## Start Data section
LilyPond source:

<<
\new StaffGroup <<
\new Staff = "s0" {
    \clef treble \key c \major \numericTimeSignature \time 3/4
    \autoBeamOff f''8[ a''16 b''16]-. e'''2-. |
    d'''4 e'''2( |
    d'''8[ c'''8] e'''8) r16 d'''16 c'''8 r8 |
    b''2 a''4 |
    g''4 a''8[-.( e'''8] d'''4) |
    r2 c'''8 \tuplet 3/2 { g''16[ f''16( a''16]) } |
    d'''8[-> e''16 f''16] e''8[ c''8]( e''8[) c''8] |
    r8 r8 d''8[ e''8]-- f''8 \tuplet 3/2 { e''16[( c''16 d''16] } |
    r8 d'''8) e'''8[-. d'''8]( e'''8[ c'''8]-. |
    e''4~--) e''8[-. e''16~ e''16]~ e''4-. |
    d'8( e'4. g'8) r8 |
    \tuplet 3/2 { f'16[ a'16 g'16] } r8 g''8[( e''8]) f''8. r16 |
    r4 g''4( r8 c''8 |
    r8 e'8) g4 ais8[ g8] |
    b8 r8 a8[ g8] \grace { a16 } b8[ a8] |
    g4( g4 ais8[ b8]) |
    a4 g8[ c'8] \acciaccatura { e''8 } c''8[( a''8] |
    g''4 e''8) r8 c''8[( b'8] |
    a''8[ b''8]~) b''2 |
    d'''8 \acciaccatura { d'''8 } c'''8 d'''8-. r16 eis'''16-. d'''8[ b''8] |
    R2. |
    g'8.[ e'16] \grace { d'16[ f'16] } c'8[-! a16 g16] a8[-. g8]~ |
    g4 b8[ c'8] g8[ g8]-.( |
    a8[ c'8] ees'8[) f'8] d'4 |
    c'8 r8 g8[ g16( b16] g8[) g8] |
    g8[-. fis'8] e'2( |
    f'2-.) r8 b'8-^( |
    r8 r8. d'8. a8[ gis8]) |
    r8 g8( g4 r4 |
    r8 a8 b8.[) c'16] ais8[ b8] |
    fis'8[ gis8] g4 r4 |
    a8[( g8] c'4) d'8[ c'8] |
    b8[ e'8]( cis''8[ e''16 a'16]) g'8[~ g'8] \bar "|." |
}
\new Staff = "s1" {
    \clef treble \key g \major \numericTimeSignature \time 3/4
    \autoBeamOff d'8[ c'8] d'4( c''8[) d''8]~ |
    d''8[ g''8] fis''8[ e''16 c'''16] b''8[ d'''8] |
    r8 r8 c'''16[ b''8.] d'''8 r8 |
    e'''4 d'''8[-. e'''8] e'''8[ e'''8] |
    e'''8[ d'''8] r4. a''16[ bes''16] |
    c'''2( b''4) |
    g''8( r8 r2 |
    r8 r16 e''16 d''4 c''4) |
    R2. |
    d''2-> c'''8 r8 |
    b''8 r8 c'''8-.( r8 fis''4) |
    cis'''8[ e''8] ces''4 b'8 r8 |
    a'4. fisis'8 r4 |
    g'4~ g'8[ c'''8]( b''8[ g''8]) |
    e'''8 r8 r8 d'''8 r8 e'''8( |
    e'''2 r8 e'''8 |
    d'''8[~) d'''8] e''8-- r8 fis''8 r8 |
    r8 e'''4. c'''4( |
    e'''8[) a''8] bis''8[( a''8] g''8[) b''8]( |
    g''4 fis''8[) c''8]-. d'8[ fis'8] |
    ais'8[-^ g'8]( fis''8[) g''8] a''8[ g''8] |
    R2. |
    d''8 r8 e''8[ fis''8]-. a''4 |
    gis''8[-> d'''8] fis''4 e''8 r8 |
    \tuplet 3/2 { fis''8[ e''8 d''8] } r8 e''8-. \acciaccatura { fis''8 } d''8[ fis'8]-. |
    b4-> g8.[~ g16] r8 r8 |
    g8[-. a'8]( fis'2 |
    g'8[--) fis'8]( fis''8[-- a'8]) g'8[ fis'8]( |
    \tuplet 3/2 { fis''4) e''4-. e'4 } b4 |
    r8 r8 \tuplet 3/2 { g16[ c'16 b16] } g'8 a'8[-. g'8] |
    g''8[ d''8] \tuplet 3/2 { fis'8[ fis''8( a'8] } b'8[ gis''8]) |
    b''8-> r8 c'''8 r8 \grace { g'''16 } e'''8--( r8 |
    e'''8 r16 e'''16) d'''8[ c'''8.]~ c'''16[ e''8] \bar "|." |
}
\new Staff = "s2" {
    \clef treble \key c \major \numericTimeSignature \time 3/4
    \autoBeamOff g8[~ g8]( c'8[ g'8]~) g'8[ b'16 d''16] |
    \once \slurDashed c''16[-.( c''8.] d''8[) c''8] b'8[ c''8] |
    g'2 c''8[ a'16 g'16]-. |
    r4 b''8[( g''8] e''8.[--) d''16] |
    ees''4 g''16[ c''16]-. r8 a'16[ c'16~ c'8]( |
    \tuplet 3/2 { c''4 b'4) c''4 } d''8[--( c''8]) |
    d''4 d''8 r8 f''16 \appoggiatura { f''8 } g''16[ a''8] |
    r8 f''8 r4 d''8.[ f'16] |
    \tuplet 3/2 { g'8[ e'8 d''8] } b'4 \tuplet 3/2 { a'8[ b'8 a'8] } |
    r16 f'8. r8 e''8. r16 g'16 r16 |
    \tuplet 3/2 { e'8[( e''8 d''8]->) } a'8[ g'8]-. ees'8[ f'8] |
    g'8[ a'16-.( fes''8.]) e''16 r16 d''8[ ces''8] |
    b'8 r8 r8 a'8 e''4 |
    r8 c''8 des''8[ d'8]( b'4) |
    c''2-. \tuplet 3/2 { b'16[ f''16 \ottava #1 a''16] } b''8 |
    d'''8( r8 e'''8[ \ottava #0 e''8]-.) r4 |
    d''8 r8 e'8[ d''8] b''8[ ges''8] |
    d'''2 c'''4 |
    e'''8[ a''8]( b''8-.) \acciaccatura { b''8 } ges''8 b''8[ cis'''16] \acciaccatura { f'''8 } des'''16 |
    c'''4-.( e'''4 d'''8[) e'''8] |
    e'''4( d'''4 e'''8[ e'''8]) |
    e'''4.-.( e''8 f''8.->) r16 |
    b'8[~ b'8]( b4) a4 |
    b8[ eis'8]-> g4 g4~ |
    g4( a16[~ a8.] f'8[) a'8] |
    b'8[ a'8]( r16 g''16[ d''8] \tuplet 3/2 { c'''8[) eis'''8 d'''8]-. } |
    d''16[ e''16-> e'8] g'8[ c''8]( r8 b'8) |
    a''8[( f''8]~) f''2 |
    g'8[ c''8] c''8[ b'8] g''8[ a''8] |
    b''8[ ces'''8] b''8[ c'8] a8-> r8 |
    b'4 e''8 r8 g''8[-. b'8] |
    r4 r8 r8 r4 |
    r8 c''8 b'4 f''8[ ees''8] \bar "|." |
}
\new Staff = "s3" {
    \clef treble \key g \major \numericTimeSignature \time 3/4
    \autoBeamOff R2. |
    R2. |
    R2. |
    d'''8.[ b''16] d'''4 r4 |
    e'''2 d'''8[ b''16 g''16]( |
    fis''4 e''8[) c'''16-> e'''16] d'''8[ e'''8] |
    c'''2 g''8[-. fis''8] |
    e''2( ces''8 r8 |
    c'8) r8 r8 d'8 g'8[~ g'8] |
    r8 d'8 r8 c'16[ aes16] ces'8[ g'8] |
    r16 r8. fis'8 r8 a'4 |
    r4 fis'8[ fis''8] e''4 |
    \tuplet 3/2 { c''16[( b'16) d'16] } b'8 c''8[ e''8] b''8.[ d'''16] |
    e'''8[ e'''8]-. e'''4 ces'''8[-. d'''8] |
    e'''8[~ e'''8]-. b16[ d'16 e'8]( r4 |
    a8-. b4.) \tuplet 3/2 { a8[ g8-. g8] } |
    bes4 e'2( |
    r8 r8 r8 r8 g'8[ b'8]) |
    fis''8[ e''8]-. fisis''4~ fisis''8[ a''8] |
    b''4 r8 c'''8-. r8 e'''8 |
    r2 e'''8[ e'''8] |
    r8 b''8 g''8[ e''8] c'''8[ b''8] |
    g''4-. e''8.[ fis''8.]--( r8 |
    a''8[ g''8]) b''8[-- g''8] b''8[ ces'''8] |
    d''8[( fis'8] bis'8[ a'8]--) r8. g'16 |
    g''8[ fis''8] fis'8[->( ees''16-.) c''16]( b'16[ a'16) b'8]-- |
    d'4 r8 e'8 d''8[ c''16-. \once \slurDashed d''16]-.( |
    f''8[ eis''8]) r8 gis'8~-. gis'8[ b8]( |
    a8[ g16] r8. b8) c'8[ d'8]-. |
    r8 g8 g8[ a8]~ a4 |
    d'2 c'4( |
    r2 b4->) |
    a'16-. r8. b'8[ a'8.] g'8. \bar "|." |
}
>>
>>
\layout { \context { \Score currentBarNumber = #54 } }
## End Data section
▸ Given instruction
Please return each line of the records above that contains the string "ottava".

▸ In response
    c''2-. \tuplet 3/2 { b'16[ f''16 \ottava #1 a''16] } b''8 |
    d'''8( r8 e'''8[ \ottava #0 e''8]-.) r4 |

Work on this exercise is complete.